* Assigned task: Among the lines below, copy exactly those from the one with "nakrętka [pomarańczowy] [544,405]" through the one with "donut [biały] [701,337]", counting both ends.
(Supplied material)
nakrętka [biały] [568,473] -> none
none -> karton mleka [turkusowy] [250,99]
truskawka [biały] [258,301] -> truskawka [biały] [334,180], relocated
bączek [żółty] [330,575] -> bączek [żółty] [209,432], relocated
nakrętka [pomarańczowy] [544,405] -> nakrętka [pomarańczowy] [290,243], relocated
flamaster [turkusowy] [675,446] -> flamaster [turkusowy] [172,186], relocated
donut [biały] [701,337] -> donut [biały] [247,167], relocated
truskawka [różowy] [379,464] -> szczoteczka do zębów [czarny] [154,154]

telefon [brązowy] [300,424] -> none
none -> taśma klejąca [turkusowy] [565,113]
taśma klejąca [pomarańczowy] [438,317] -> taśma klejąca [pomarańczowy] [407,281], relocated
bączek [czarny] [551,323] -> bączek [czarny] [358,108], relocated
(End Supplied material)
(Supplied material)
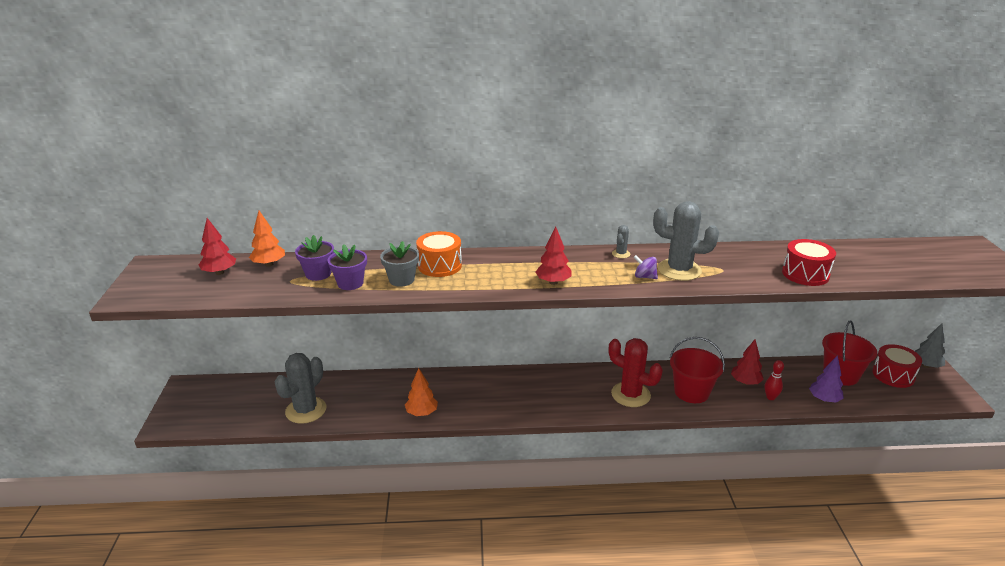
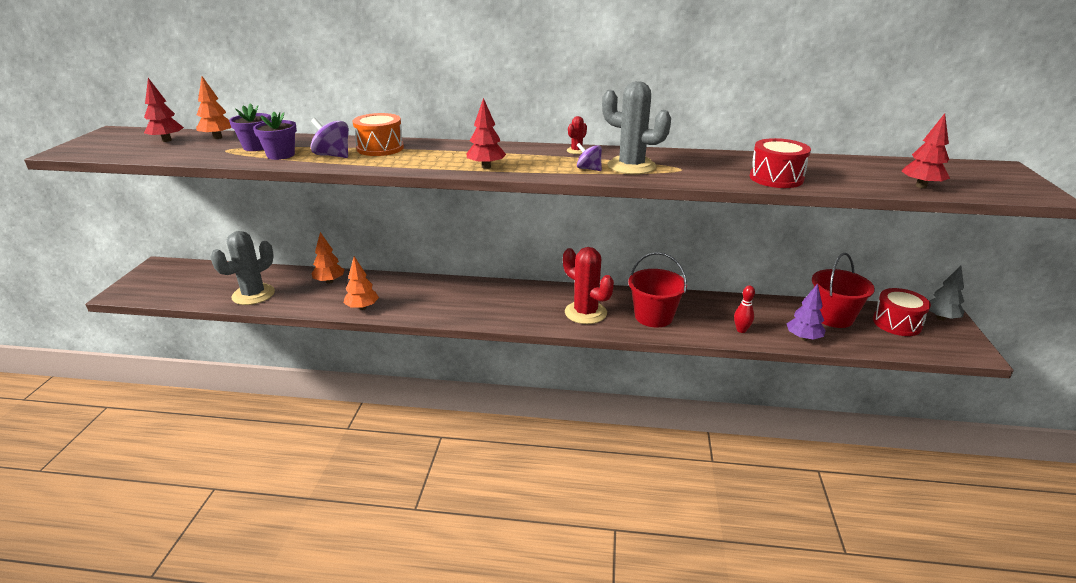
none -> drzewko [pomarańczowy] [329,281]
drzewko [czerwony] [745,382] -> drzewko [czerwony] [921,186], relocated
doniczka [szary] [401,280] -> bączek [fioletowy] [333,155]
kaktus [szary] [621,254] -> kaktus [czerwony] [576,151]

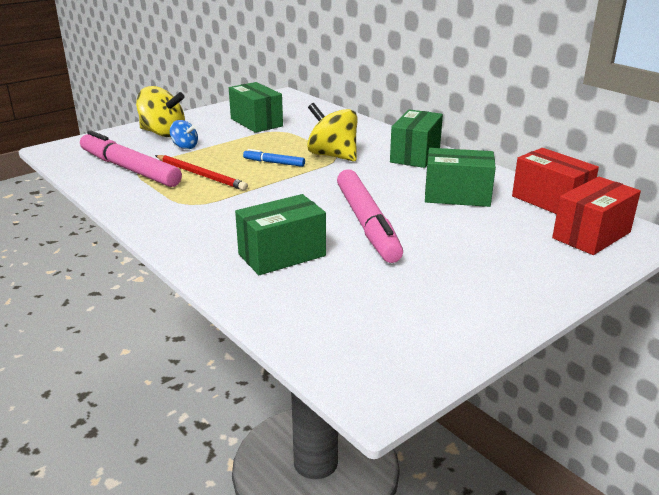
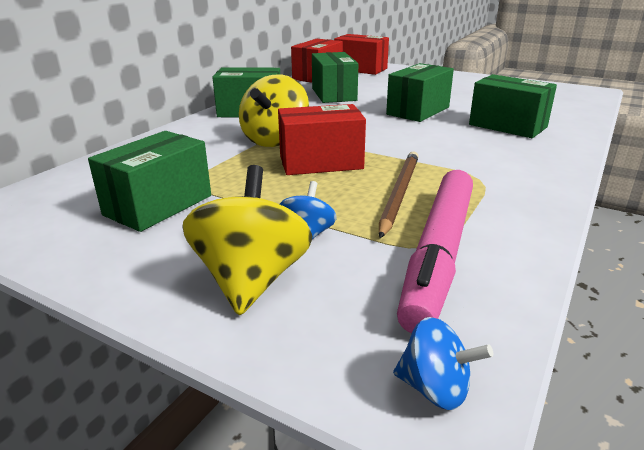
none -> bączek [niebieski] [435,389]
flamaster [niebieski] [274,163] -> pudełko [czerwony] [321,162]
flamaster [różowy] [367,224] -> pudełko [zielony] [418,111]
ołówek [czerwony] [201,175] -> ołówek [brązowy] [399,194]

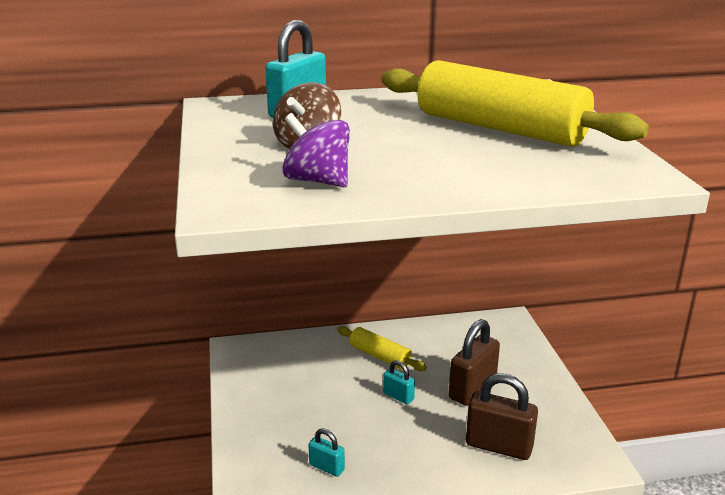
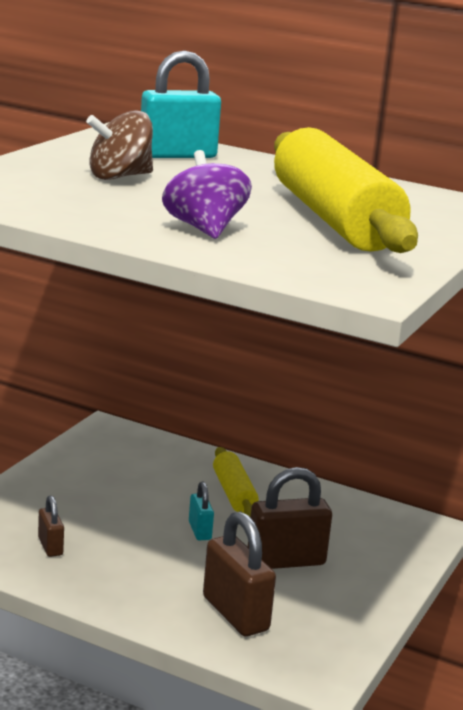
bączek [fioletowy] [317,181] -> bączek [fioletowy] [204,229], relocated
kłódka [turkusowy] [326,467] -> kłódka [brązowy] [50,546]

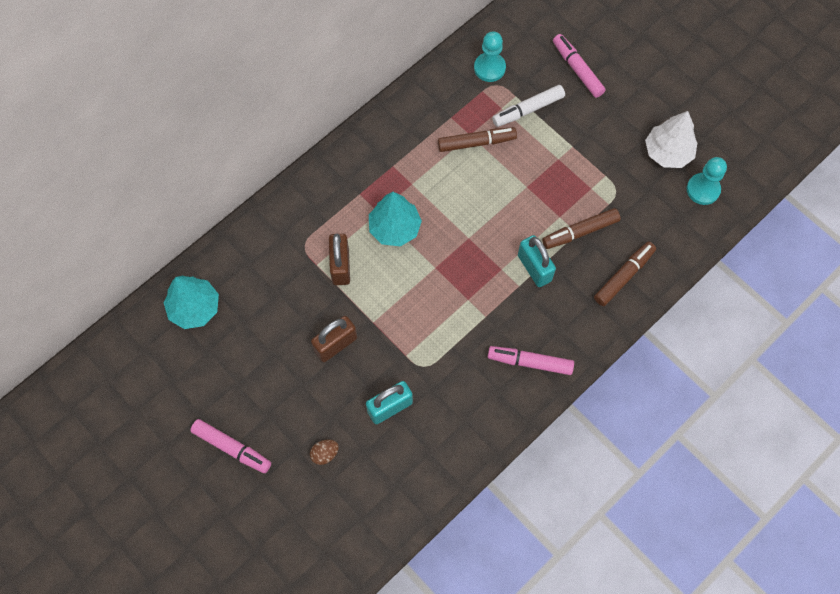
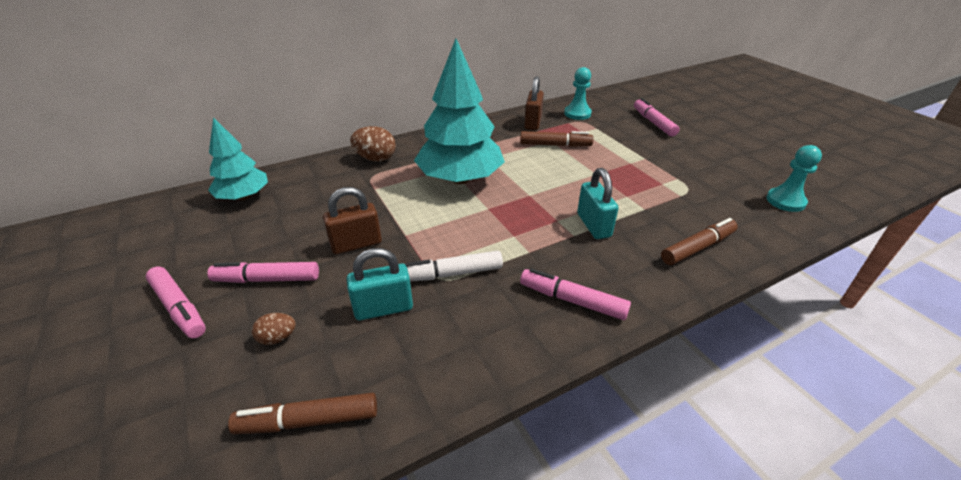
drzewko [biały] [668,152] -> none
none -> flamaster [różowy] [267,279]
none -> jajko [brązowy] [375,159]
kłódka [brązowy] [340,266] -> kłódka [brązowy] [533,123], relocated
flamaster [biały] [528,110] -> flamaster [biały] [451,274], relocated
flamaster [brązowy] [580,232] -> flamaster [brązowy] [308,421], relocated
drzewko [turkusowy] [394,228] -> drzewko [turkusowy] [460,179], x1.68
(End Supplied material)
* Answer box:
nakrętka [pomarańczowy] [544,405] -> nakrętka [pomarańczowy] [290,243], relocated
flamaster [turkusowy] [675,446] -> flamaster [turkusowy] [172,186], relocated
donut [biały] [701,337] -> donut [biały] [247,167], relocated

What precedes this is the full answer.